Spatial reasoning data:
- - -

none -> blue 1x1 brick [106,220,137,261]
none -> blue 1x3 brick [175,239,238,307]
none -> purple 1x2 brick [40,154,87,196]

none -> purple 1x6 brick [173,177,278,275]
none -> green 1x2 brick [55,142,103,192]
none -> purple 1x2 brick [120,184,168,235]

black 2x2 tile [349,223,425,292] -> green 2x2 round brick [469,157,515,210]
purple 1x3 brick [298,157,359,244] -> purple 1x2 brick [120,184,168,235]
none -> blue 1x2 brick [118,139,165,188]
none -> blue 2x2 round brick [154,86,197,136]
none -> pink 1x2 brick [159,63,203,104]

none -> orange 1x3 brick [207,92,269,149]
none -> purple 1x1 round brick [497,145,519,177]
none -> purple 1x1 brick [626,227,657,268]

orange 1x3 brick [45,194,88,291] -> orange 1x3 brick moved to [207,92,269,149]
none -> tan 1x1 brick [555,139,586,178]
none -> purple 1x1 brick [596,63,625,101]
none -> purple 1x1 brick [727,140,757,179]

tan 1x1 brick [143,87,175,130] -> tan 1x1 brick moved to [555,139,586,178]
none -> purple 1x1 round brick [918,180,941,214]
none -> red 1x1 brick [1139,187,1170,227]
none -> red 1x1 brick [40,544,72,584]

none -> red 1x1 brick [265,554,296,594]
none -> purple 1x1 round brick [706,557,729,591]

- - -

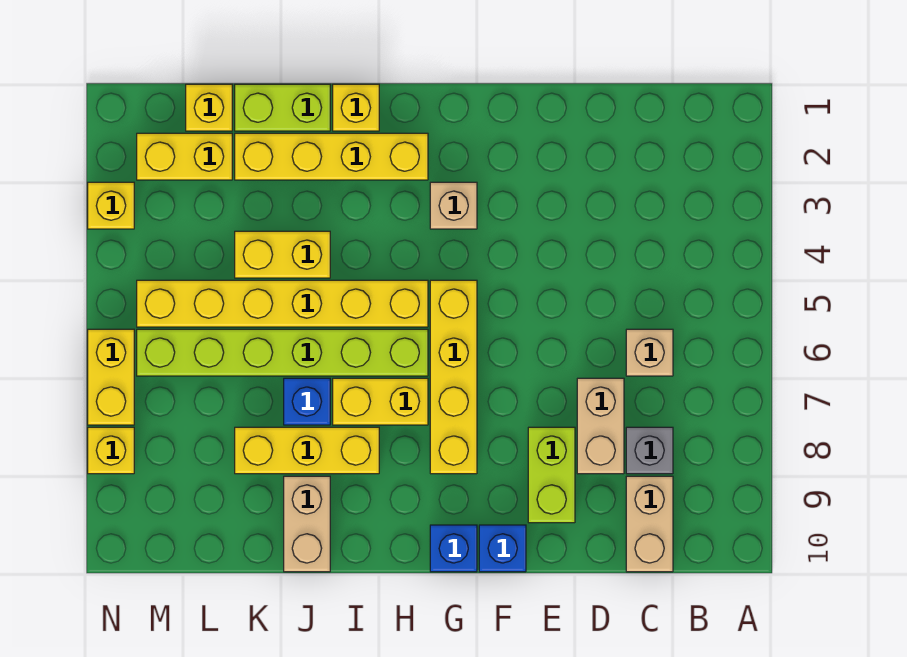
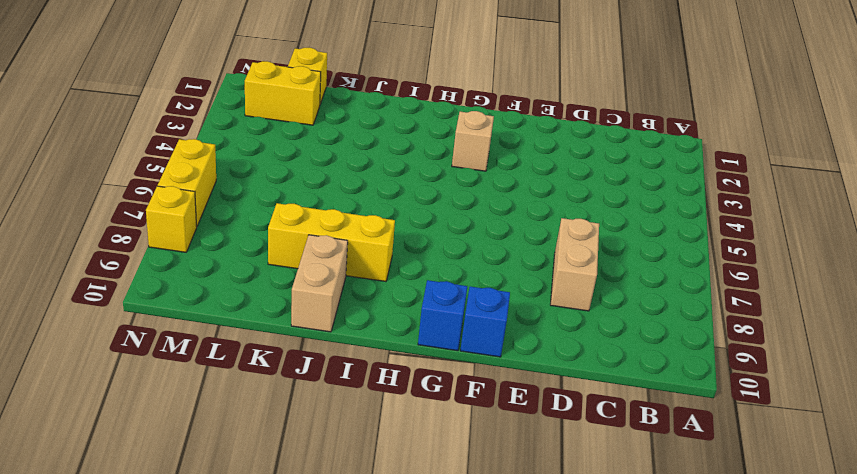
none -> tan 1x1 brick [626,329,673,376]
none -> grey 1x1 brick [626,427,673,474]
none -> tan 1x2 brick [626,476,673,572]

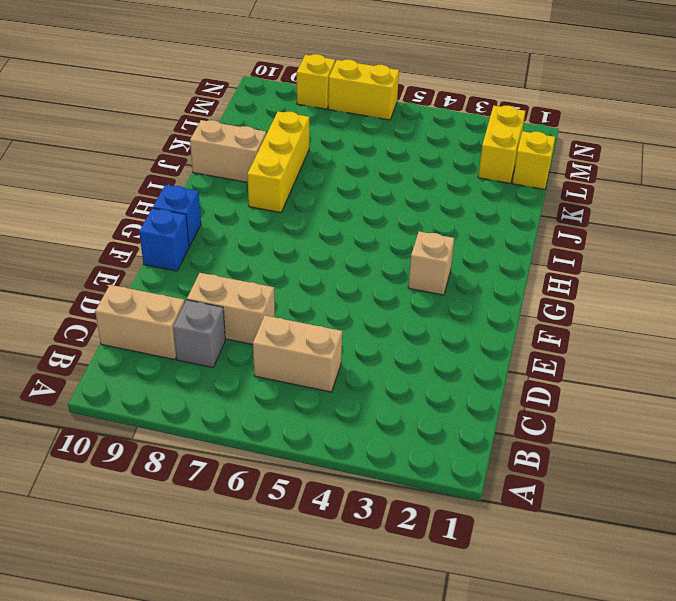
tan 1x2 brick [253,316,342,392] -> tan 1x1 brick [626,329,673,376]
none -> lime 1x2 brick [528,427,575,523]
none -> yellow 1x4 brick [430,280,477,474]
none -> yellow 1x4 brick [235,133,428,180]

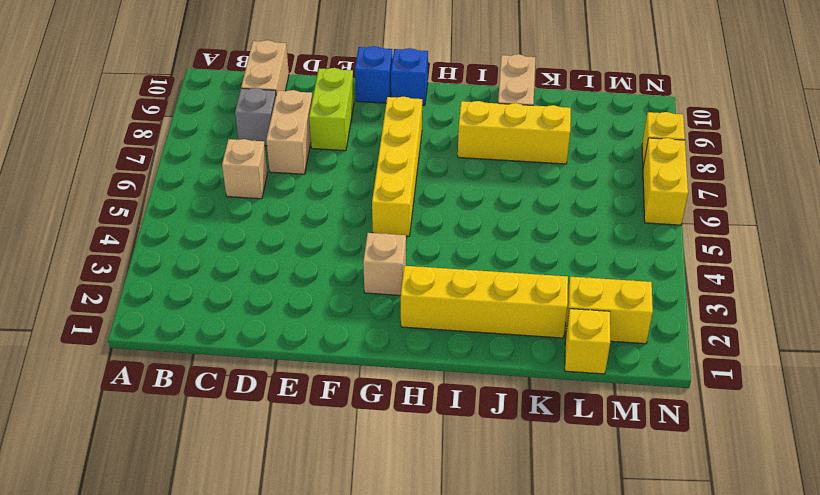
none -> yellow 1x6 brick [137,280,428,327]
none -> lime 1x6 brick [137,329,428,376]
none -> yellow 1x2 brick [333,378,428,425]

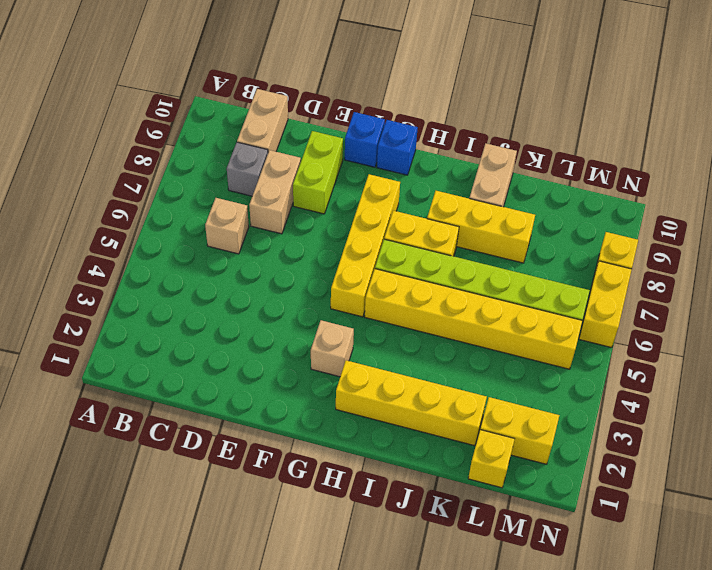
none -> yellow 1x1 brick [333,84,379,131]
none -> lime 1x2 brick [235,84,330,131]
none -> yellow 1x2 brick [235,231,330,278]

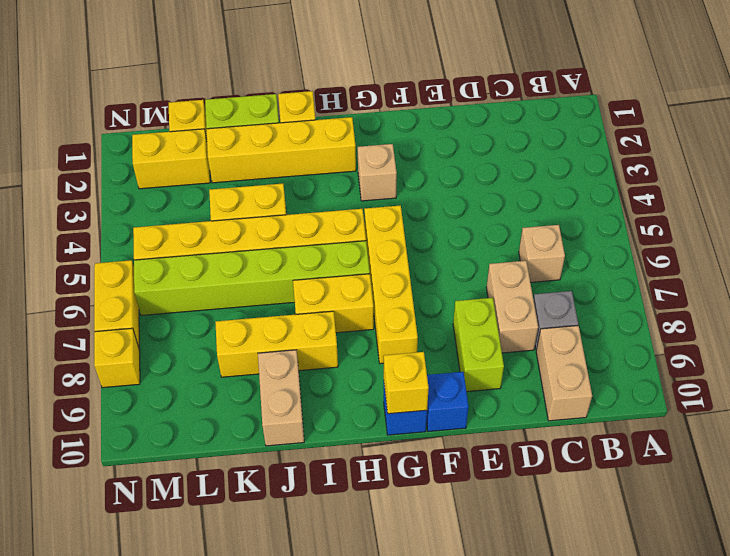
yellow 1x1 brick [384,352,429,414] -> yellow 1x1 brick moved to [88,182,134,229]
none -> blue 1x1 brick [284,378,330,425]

- - -

Work item -> Identify the lines above that contain the word "yellow", then copy them.

Your solution ->
none -> yellow 1x4 brick [430,280,477,474]
none -> yellow 1x4 brick [235,133,428,180]
none -> yellow 1x6 brick [137,280,428,327]
none -> yellow 1x2 brick [333,378,428,425]
none -> yellow 1x1 brick [333,84,379,131]
none -> yellow 1x2 brick [235,231,330,278]
yellow 1x1 brick [384,352,429,414] -> yellow 1x1 brick moved to [88,182,134,229]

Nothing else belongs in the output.